### DATA LINES

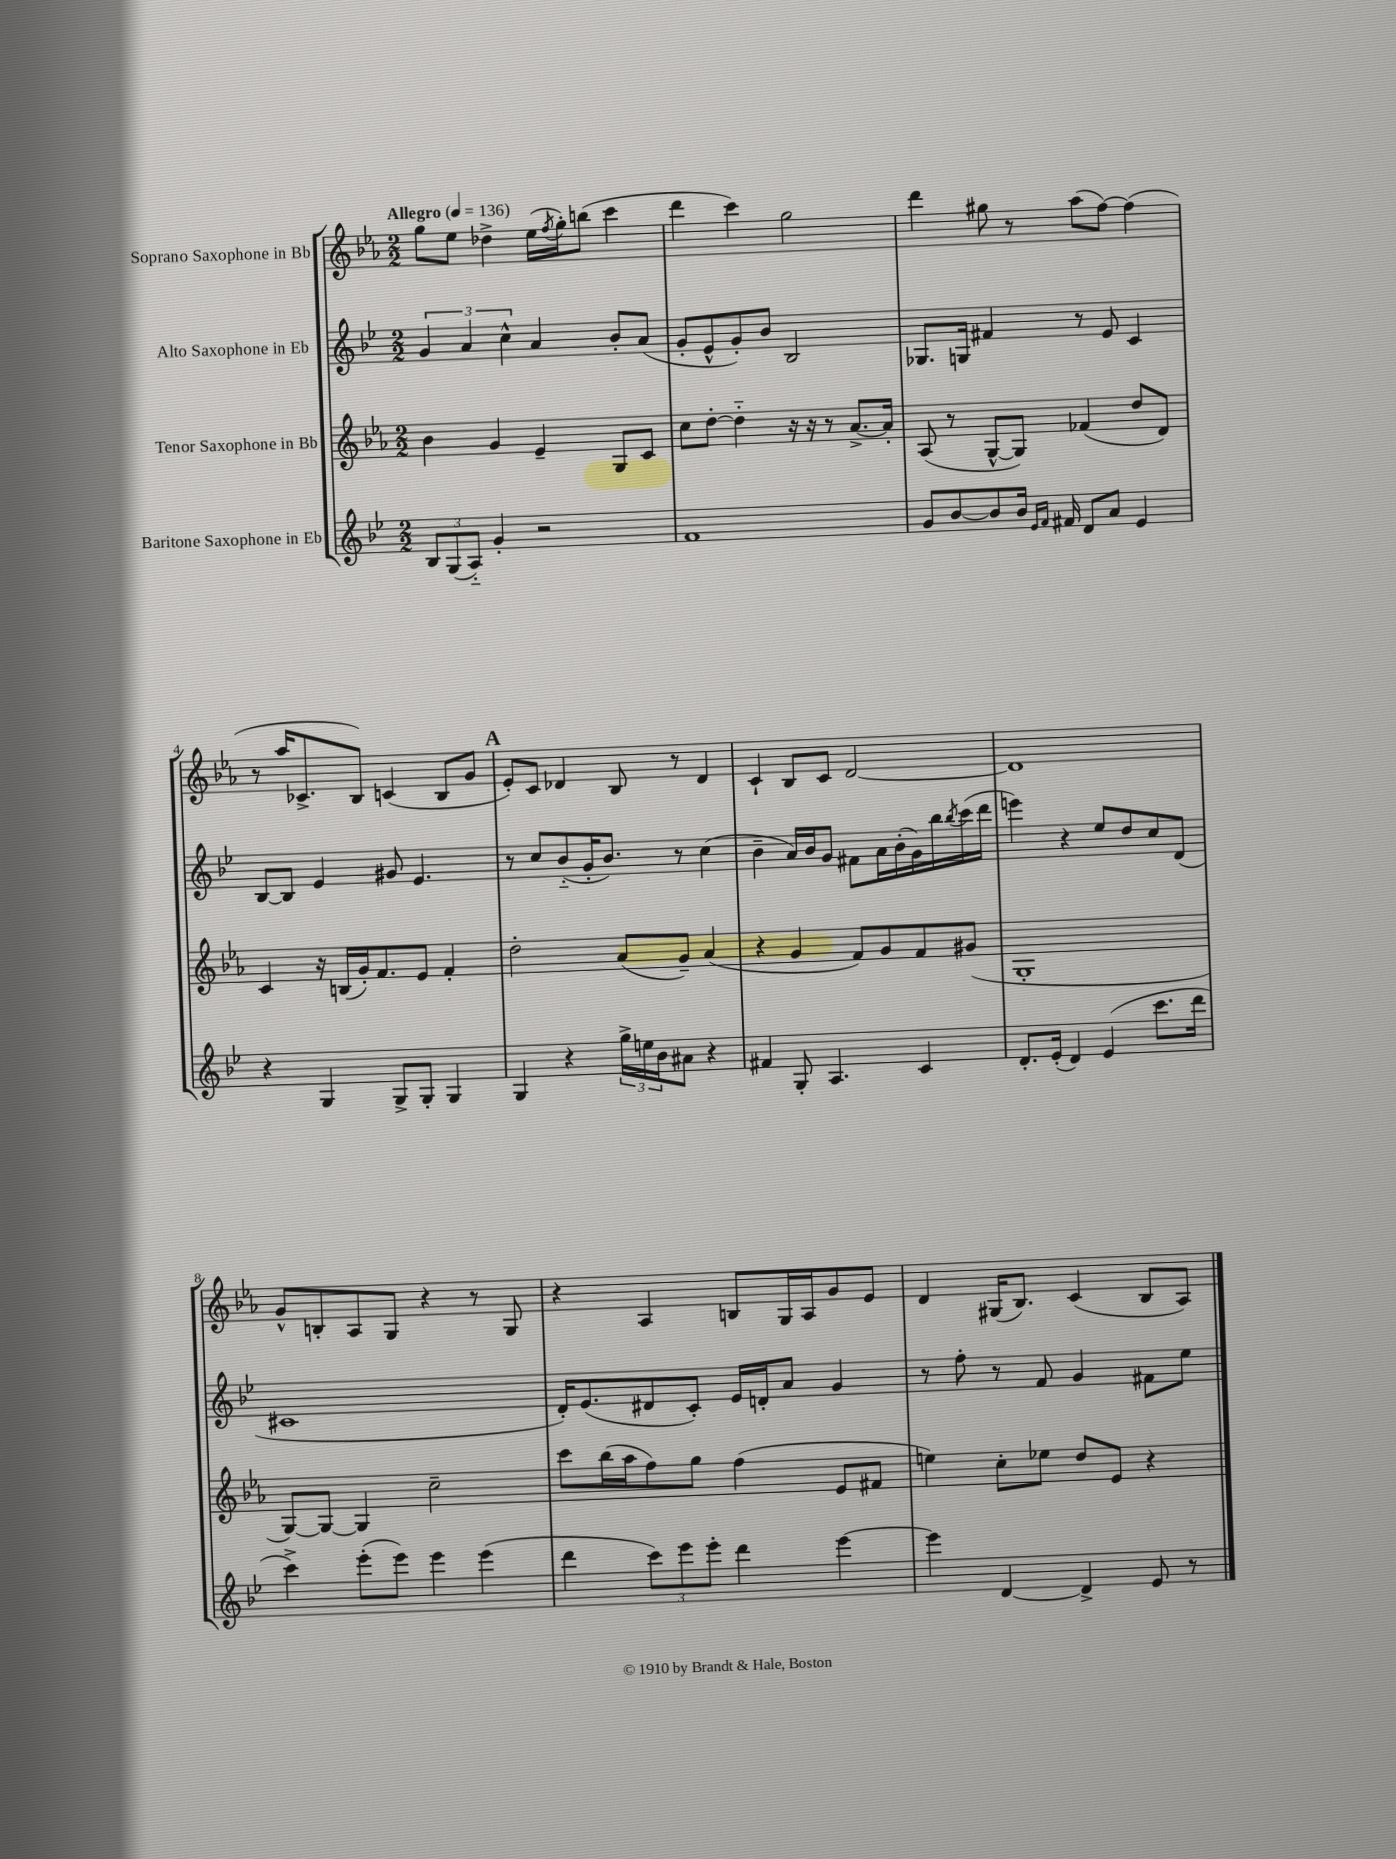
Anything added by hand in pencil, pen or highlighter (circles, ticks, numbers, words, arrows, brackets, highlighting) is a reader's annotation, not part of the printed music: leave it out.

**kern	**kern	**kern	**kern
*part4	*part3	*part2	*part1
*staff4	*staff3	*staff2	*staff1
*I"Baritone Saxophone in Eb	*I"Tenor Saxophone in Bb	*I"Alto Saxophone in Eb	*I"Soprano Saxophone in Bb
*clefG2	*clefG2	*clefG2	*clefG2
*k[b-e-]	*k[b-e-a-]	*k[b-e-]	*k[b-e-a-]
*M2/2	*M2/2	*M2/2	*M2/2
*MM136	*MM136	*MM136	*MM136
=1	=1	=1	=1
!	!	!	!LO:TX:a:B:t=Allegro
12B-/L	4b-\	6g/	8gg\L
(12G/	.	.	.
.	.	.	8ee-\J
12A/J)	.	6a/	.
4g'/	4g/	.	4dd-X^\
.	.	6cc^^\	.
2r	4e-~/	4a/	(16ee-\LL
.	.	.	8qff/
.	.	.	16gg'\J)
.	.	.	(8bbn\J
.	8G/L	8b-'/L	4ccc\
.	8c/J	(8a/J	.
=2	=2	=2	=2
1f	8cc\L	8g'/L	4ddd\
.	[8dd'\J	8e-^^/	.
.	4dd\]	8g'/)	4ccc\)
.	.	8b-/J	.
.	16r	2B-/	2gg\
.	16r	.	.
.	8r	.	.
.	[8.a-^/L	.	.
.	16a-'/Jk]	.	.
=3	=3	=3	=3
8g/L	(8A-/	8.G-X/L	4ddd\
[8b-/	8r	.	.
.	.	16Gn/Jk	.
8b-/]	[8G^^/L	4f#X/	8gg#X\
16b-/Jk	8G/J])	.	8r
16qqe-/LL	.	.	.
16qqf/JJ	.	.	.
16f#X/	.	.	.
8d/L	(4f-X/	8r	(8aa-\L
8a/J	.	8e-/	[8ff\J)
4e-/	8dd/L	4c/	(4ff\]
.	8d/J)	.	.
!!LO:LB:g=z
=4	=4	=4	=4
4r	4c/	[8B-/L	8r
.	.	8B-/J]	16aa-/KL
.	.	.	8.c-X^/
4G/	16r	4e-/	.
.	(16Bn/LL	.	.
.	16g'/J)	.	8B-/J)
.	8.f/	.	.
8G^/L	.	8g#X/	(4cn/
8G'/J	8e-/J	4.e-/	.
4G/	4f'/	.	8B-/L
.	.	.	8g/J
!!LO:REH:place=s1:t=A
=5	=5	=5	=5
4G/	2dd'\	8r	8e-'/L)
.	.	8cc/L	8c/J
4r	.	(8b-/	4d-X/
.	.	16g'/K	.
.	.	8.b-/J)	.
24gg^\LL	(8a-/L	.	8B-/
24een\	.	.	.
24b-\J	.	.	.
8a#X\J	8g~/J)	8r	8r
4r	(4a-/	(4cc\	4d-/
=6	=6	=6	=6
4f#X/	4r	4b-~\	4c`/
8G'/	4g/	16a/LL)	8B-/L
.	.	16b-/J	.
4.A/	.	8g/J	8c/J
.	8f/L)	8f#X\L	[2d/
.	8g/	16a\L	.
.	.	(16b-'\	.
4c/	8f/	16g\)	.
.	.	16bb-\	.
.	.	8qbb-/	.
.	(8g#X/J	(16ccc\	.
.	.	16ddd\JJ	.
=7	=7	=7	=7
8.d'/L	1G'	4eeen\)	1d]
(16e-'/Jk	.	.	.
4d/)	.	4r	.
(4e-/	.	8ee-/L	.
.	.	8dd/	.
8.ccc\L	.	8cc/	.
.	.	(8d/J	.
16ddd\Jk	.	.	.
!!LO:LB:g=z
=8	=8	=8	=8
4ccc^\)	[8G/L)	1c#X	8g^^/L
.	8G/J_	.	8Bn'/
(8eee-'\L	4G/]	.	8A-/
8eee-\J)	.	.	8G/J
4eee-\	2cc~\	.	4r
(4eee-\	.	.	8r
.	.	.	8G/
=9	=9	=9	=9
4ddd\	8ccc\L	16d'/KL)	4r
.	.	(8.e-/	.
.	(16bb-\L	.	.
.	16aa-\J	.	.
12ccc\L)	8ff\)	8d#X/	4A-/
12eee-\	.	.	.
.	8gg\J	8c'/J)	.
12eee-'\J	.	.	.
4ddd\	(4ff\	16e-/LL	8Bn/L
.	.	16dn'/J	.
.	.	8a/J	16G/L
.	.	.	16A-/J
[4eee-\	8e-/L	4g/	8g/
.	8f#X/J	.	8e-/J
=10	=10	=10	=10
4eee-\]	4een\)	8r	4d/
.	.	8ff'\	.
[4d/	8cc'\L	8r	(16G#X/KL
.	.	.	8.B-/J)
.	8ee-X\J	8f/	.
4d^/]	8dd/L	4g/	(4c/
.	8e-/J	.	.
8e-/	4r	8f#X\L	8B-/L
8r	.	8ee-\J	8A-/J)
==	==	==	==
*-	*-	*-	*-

...

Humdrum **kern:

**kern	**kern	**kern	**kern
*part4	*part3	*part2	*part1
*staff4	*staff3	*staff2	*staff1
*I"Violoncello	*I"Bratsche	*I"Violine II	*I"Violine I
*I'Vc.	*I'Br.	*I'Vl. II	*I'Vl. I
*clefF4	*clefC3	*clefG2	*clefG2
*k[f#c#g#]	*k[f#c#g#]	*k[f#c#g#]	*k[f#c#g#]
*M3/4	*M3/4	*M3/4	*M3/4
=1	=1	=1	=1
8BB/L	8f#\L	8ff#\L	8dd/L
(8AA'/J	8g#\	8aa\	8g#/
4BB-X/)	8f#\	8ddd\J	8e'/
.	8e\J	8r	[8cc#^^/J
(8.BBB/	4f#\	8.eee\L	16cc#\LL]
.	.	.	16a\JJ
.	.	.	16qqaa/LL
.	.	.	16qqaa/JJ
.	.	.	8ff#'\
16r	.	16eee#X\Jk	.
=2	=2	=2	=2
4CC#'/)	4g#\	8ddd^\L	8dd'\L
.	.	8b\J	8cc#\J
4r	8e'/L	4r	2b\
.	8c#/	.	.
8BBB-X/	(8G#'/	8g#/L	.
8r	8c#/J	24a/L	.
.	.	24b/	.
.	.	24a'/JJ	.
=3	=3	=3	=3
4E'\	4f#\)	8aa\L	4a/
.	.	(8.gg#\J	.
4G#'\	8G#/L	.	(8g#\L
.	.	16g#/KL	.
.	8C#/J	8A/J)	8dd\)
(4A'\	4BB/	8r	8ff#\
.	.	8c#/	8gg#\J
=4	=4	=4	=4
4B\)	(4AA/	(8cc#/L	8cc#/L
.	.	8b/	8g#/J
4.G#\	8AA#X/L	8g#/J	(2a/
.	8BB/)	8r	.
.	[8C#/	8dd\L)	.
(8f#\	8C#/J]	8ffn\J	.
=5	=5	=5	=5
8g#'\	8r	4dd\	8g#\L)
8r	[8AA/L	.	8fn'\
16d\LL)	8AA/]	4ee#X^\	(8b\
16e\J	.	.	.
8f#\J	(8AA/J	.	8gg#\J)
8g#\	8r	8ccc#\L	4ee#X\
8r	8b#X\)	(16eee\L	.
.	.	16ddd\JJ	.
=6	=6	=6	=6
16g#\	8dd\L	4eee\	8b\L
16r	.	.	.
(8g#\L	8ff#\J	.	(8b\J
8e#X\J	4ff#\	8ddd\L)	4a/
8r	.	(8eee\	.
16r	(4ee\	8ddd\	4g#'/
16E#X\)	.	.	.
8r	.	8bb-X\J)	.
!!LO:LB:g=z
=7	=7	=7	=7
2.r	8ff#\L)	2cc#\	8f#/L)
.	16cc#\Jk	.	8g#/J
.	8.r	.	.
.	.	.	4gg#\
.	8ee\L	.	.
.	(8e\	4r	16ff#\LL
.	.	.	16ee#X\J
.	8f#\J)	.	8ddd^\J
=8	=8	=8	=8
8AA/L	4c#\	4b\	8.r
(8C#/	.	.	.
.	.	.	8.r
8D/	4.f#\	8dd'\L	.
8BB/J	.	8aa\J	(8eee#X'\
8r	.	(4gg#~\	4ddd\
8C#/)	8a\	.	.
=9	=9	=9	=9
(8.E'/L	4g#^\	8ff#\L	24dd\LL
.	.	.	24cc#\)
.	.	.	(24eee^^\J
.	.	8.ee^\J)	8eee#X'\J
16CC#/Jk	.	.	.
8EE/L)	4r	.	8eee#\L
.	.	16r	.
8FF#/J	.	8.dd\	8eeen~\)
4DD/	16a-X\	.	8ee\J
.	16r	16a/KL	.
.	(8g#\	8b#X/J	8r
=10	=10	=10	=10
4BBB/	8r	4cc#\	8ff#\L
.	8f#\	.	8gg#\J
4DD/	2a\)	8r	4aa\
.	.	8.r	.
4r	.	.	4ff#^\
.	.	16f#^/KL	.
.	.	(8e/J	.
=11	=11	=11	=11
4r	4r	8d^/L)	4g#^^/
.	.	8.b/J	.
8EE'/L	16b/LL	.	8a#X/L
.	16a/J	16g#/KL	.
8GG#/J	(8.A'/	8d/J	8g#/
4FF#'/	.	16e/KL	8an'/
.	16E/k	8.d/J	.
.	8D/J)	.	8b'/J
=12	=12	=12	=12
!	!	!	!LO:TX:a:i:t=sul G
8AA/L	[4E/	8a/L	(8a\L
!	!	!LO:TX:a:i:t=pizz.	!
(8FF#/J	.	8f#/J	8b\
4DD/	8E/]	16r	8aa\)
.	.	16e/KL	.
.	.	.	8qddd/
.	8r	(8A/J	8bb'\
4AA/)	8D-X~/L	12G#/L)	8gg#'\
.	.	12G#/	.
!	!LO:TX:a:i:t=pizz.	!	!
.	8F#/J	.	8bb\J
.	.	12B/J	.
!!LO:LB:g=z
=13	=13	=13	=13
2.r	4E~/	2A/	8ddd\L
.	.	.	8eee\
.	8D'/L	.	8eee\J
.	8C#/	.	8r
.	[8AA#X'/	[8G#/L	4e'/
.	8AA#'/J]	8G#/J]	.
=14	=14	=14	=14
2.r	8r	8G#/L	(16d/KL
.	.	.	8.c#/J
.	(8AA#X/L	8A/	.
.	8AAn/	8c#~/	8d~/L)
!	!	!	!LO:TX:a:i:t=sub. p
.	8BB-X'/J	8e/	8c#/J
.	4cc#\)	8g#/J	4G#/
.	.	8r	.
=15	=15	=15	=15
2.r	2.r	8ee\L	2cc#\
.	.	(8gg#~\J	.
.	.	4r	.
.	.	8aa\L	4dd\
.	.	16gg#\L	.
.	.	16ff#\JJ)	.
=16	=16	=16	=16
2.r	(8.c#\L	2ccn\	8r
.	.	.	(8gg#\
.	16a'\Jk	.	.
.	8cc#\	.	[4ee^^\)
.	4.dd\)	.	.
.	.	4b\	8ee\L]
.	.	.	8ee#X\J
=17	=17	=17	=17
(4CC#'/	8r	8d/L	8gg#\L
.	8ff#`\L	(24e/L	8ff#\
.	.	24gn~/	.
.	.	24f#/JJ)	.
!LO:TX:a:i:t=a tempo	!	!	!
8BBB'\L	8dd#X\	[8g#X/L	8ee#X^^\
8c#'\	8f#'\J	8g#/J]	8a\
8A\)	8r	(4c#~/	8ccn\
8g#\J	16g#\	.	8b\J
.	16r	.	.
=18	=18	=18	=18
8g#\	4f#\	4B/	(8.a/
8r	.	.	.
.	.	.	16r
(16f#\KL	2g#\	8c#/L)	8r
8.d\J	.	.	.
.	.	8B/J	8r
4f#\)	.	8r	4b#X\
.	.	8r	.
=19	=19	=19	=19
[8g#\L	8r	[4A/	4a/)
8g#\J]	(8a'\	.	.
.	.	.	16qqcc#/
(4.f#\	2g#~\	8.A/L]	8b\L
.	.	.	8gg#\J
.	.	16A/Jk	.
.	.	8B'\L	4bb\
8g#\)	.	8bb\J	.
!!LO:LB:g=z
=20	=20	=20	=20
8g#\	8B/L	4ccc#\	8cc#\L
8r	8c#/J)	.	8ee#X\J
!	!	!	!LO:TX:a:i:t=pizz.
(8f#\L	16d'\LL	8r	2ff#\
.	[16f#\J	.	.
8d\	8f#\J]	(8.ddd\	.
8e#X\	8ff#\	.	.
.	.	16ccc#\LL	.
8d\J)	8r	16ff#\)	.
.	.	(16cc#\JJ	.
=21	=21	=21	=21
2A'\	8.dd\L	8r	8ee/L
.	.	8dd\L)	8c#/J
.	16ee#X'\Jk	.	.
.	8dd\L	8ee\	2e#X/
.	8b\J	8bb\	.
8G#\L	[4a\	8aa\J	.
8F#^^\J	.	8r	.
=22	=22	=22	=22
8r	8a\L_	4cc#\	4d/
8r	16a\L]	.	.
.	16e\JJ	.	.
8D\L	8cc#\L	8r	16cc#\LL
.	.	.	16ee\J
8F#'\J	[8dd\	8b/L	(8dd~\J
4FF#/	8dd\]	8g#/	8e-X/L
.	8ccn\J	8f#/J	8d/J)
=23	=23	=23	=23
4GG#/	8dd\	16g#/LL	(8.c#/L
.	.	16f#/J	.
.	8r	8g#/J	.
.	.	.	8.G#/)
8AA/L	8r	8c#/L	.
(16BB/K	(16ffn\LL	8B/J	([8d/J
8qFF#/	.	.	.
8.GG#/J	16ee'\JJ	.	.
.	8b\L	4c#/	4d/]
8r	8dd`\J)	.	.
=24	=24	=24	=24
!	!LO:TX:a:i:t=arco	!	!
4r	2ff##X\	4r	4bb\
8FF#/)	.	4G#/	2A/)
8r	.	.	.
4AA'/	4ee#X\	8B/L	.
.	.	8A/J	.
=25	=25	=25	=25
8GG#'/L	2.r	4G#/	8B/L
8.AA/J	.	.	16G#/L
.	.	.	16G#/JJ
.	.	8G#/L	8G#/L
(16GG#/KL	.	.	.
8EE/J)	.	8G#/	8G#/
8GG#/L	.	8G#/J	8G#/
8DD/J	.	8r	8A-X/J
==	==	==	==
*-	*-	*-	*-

### DESCRIPTION OF THE TASK
Copy out each line above that contains the string "pizz".

### SOLUTION TO THE EXERCISE
!	!	!LO:TX:a:i:t=pizz.	!
!	!LO:TX:a:i:t=pizz.	!	!
!	!	!	!LO:TX:a:i:t=pizz.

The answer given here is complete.